--- START ---
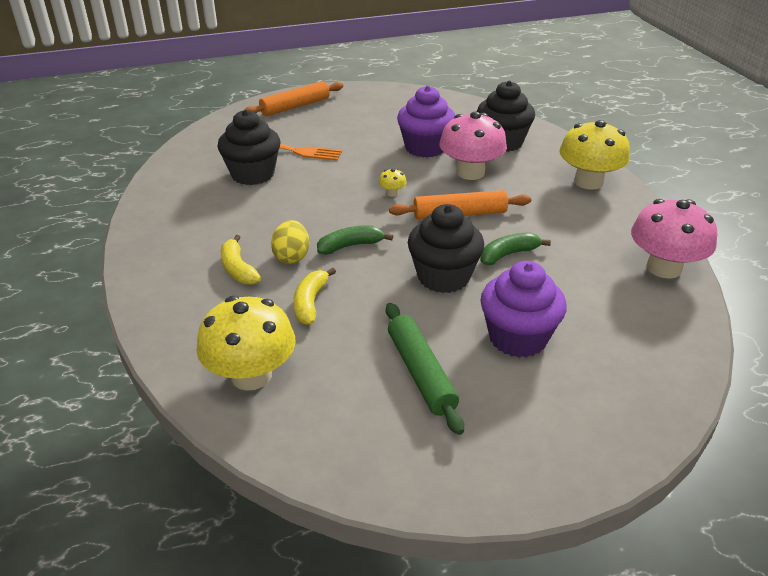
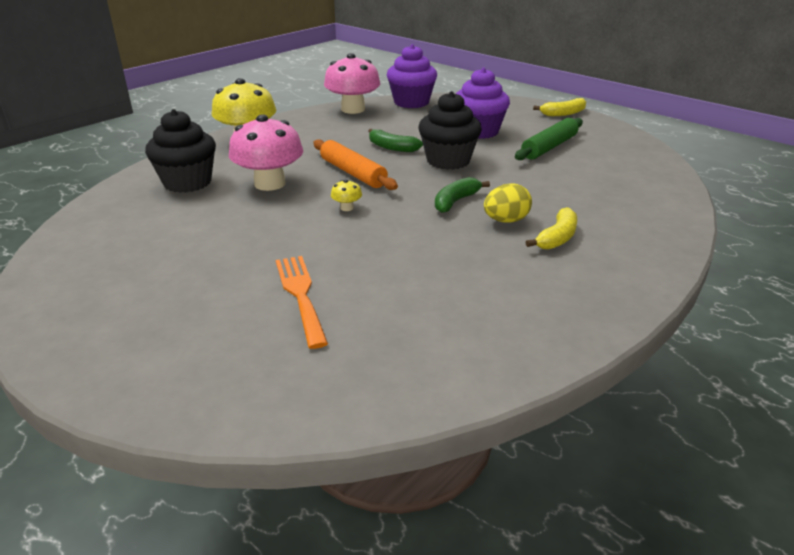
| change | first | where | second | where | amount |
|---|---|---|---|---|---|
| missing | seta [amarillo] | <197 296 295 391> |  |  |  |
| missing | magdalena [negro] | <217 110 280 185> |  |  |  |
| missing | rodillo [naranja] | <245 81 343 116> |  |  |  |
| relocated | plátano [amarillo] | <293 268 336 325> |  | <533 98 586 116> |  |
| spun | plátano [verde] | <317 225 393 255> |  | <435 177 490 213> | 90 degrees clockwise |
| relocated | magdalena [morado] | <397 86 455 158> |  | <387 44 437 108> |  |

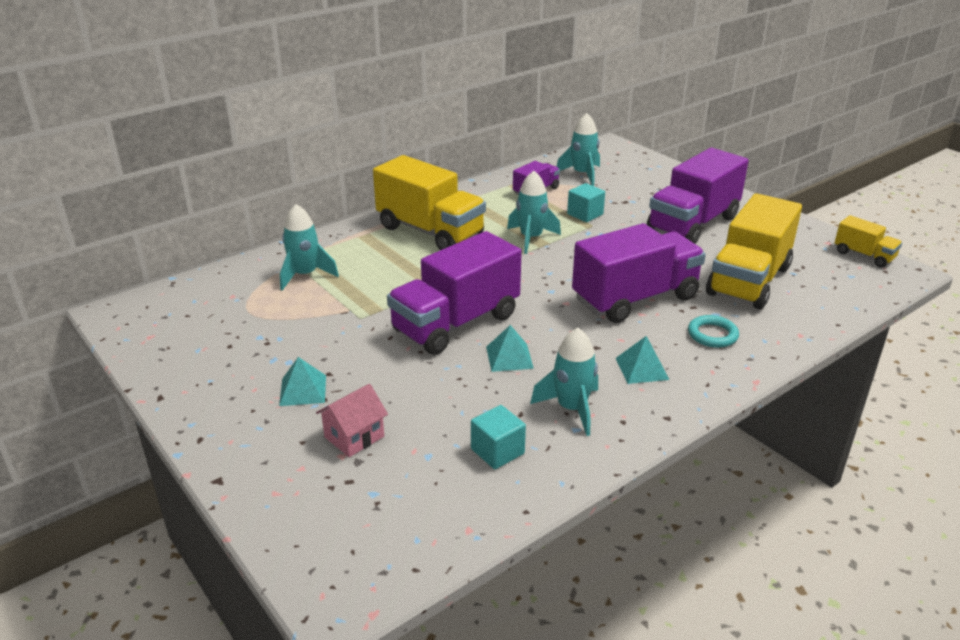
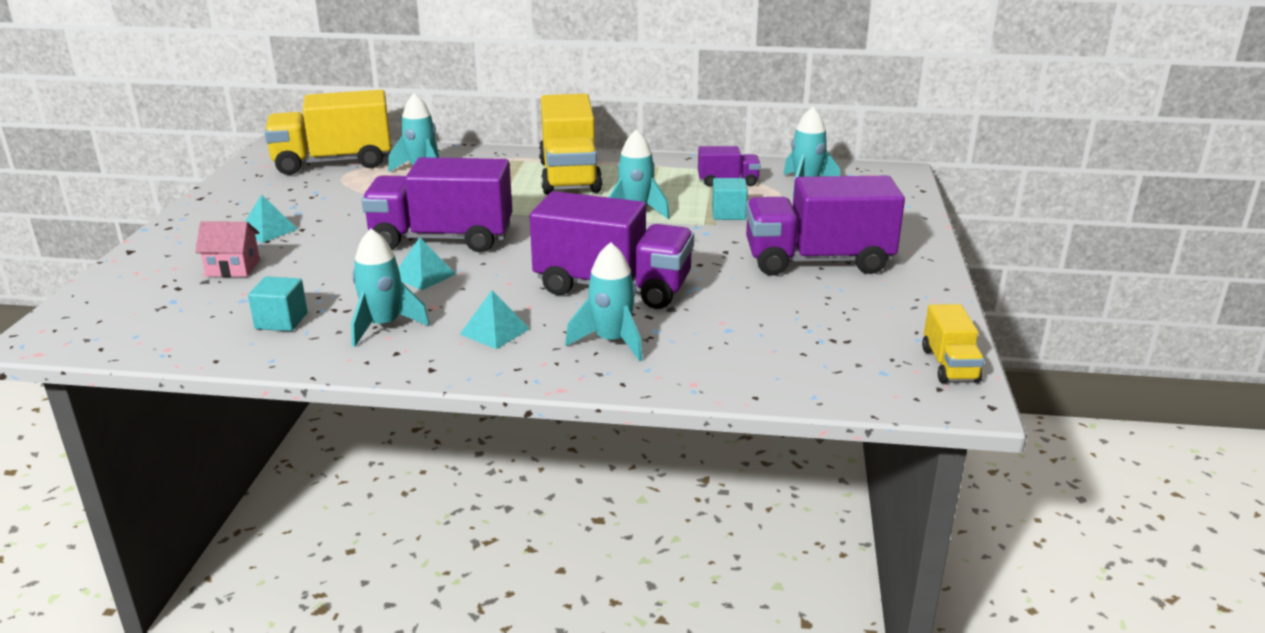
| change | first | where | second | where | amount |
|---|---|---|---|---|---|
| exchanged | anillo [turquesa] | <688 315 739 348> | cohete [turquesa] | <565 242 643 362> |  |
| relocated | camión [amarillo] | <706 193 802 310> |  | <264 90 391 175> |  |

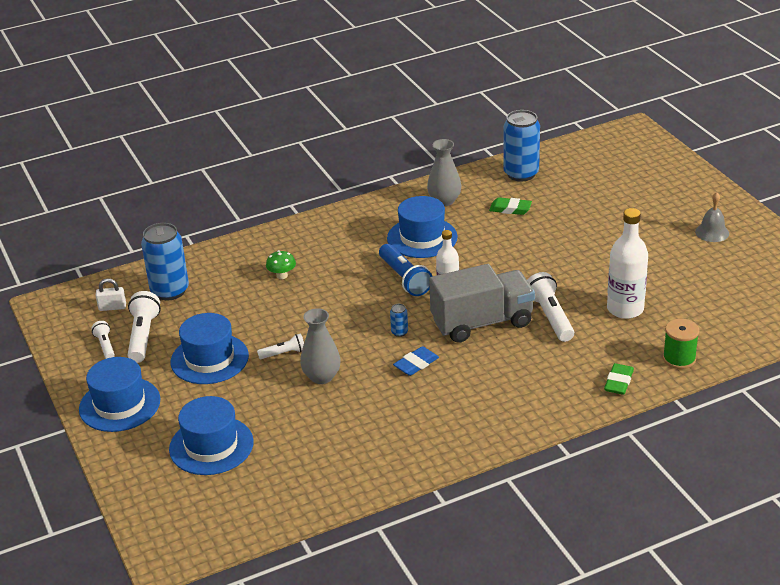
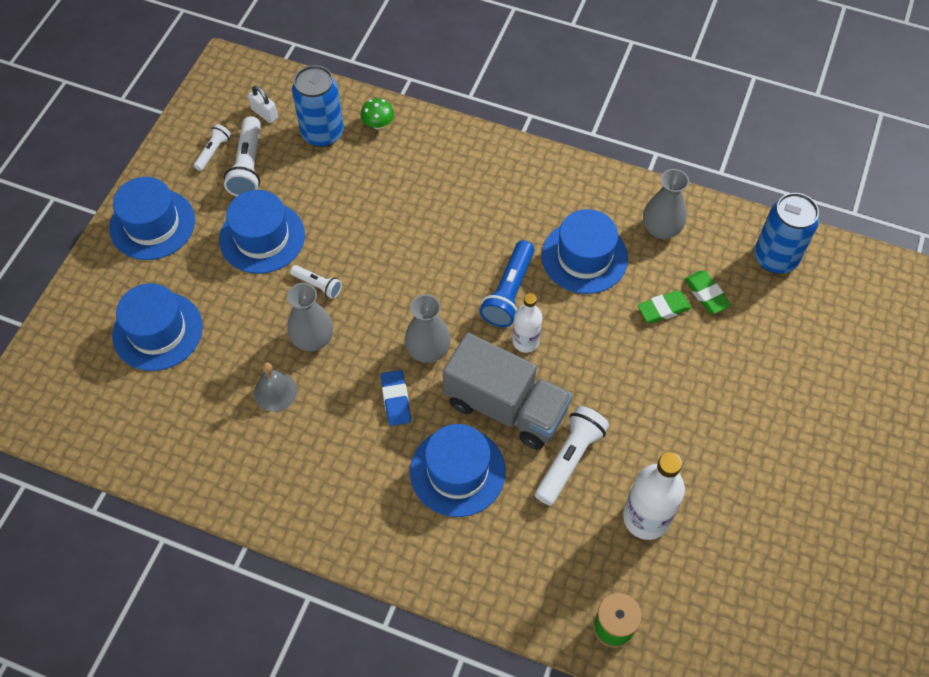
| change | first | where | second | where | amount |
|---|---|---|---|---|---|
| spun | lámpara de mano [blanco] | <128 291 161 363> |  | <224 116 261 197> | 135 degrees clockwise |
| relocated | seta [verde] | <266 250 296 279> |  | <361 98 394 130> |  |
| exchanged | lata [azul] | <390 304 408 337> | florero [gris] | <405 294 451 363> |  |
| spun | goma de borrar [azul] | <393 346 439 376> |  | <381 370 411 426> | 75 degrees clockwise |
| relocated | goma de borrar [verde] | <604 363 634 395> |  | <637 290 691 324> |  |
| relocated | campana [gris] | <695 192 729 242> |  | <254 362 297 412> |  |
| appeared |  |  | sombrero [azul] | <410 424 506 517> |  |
--- END ---
Work task
Using the data above, report the number of lines that contain the string "plátano", and only that number.

Finished task
2